(Before-and-after scene images)
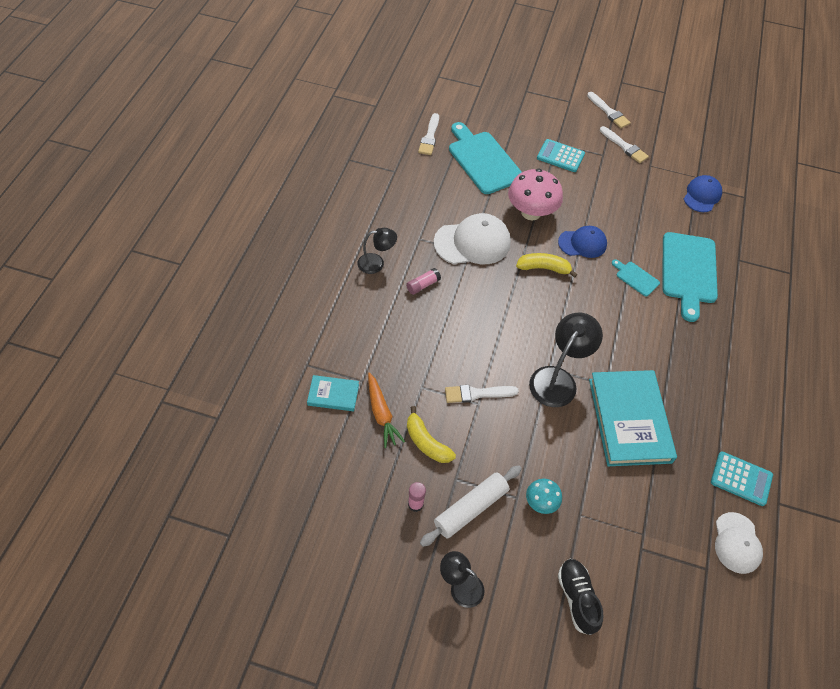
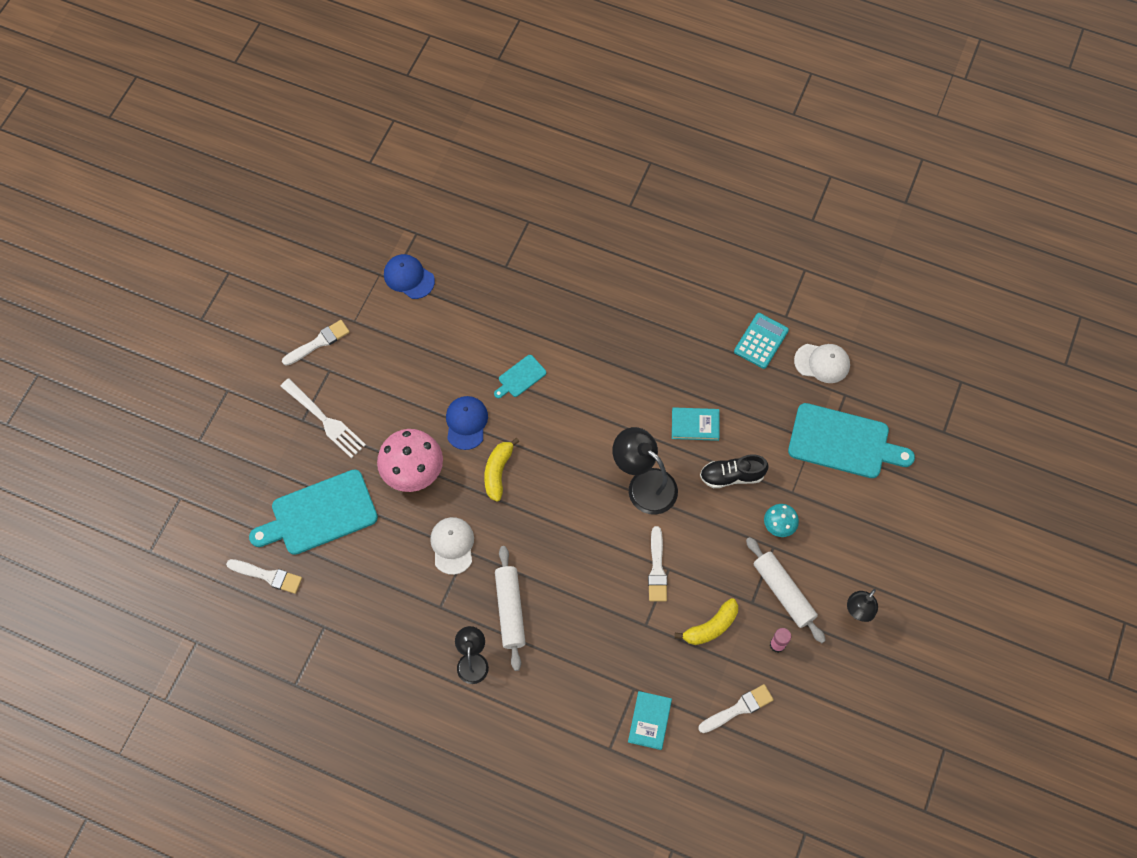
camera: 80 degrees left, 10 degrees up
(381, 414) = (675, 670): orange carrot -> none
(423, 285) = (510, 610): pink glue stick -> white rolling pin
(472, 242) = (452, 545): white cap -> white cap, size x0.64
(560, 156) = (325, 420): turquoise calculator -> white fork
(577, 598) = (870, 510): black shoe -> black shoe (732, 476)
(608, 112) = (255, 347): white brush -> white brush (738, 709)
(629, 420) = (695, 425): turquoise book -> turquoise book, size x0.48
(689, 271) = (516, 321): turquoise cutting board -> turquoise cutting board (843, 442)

## Your instructions
Omit every picture while transcribing the records above exactly.

## Answer section
camera: 80 degrees left, 10 degrees up
(381, 414) = (675, 670): orange carrot -> none
(423, 285) = (510, 610): pink glue stick -> white rolling pin
(472, 242) = (452, 545): white cap -> white cap, size x0.64
(560, 156) = (325, 420): turquoise calculator -> white fork
(577, 598) = (870, 510): black shoe -> black shoe (732, 476)
(608, 112) = (255, 347): white brush -> white brush (738, 709)
(629, 420) = (695, 425): turquoise book -> turquoise book, size x0.48
(689, 271) = (516, 321): turquoise cutting board -> turquoise cutting board (843, 442)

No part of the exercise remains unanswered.